Source records
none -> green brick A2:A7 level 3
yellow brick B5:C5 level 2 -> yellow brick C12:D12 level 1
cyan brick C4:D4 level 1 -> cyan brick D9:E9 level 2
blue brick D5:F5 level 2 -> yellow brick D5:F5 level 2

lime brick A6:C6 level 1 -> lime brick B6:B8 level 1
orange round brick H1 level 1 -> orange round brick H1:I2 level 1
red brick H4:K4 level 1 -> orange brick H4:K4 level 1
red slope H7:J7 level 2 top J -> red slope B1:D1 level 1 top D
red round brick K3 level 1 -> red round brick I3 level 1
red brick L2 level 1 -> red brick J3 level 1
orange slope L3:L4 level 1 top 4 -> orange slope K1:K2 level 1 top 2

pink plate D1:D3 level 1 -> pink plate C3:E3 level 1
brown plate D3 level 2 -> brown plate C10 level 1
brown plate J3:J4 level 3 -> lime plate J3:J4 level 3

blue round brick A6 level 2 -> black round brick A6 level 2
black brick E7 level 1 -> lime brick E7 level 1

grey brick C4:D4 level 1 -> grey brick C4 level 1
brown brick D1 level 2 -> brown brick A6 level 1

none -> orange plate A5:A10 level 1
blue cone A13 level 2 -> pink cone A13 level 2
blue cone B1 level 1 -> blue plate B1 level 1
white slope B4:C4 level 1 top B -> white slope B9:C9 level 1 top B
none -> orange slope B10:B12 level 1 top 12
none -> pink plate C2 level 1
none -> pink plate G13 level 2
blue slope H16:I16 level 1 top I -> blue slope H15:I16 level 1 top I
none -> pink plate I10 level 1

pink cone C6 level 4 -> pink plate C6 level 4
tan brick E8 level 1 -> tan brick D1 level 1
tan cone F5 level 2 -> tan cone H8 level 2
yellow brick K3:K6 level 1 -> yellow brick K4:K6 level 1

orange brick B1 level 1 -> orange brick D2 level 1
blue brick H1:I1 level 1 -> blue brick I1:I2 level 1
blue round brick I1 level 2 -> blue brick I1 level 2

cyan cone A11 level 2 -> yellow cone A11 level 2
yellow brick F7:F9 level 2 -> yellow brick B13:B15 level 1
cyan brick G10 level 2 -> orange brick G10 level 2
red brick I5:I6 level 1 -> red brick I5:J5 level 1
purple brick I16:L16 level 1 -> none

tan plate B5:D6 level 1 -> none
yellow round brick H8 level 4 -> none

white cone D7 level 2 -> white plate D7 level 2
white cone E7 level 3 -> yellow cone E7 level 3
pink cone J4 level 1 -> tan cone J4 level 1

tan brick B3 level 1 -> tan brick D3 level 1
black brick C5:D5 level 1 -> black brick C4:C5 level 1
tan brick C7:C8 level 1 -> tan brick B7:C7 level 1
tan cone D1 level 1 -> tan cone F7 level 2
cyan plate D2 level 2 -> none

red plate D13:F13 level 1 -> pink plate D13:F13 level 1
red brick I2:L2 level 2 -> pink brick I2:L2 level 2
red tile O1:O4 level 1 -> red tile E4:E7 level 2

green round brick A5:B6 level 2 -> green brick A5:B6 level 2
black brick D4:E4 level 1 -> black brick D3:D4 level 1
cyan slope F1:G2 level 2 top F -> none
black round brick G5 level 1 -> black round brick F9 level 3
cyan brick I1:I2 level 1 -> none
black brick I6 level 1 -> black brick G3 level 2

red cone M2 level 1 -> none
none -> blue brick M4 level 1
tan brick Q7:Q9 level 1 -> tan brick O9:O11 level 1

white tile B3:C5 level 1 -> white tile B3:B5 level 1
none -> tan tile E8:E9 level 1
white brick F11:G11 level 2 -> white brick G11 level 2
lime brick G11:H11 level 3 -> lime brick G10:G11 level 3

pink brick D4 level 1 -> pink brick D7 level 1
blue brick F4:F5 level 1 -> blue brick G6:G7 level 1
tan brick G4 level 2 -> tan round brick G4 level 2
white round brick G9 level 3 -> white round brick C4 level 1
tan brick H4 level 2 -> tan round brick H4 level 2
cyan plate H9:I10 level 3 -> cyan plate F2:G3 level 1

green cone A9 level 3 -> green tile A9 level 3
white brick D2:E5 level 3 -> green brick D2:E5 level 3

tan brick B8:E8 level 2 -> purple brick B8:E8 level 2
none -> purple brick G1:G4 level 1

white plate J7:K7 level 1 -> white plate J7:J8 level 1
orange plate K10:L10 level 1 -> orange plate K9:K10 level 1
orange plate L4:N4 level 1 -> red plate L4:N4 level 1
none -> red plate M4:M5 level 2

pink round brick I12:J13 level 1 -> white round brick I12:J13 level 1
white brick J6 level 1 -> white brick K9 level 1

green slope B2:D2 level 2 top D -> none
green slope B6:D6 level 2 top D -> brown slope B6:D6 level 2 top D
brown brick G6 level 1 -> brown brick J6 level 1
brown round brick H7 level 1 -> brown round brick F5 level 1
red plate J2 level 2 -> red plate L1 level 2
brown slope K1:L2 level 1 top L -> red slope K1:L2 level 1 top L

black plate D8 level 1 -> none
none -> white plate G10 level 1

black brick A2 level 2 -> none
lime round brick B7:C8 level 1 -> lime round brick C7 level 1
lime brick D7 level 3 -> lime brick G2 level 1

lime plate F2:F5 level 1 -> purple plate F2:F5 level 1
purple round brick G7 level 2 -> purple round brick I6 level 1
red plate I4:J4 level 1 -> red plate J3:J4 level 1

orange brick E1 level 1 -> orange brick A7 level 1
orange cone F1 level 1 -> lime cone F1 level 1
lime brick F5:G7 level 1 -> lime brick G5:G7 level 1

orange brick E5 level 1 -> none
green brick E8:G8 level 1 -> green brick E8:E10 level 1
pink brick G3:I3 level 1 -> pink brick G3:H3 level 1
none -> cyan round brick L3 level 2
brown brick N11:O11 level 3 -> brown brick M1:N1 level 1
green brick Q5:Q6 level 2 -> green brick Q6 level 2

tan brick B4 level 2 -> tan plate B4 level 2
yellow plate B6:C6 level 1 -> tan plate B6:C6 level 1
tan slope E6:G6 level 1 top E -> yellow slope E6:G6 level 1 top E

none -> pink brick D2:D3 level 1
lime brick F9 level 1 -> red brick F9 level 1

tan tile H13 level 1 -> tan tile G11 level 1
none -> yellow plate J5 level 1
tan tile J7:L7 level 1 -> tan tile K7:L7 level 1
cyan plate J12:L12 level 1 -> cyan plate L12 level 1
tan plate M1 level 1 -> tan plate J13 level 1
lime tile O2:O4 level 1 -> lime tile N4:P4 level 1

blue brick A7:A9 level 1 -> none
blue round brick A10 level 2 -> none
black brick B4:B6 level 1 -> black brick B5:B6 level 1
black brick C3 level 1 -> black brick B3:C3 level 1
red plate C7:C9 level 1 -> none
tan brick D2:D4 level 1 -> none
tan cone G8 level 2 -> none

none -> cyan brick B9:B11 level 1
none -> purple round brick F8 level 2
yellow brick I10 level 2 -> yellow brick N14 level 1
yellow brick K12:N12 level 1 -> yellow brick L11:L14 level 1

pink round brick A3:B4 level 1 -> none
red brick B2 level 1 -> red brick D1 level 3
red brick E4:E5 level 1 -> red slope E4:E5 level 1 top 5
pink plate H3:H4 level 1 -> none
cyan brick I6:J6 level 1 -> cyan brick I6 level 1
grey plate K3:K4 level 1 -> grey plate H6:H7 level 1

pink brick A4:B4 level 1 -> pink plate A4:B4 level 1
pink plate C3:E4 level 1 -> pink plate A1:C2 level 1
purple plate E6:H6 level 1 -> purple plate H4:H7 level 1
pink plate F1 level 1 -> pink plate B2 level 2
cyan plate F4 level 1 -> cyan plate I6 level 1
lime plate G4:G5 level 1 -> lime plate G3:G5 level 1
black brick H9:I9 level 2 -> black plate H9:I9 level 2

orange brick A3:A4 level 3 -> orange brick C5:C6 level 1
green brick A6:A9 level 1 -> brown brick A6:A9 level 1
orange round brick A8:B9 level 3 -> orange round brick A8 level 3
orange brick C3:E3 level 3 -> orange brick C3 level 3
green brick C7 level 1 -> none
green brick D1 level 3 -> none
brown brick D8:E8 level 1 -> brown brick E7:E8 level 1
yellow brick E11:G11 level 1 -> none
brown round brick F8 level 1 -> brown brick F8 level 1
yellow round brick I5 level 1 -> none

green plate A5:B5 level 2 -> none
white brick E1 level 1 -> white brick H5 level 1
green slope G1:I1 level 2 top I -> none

About this task
The answer must be a verbatim transcription of the entries above, from the first line through the line that contains "blue round brick I1", and nothing more.

Response to this task
none -> green brick A2:A7 level 3
yellow brick B5:C5 level 2 -> yellow brick C12:D12 level 1
cyan brick C4:D4 level 1 -> cyan brick D9:E9 level 2
blue brick D5:F5 level 2 -> yellow brick D5:F5 level 2

lime brick A6:C6 level 1 -> lime brick B6:B8 level 1
orange round brick H1 level 1 -> orange round brick H1:I2 level 1
red brick H4:K4 level 1 -> orange brick H4:K4 level 1
red slope H7:J7 level 2 top J -> red slope B1:D1 level 1 top D
red round brick K3 level 1 -> red round brick I3 level 1
red brick L2 level 1 -> red brick J3 level 1
orange slope L3:L4 level 1 top 4 -> orange slope K1:K2 level 1 top 2

pink plate D1:D3 level 1 -> pink plate C3:E3 level 1
brown plate D3 level 2 -> brown plate C10 level 1
brown plate J3:J4 level 3 -> lime plate J3:J4 level 3

blue round brick A6 level 2 -> black round brick A6 level 2
black brick E7 level 1 -> lime brick E7 level 1

grey brick C4:D4 level 1 -> grey brick C4 level 1
brown brick D1 level 2 -> brown brick A6 level 1

none -> orange plate A5:A10 level 1
blue cone A13 level 2 -> pink cone A13 level 2
blue cone B1 level 1 -> blue plate B1 level 1
white slope B4:C4 level 1 top B -> white slope B9:C9 level 1 top B
none -> orange slope B10:B12 level 1 top 12
none -> pink plate C2 level 1
none -> pink plate G13 level 2
blue slope H16:I16 level 1 top I -> blue slope H15:I16 level 1 top I
none -> pink plate I10 level 1

pink cone C6 level 4 -> pink plate C6 level 4
tan brick E8 level 1 -> tan brick D1 level 1
tan cone F5 level 2 -> tan cone H8 level 2
yellow brick K3:K6 level 1 -> yellow brick K4:K6 level 1

orange brick B1 level 1 -> orange brick D2 level 1
blue brick H1:I1 level 1 -> blue brick I1:I2 level 1
blue round brick I1 level 2 -> blue brick I1 level 2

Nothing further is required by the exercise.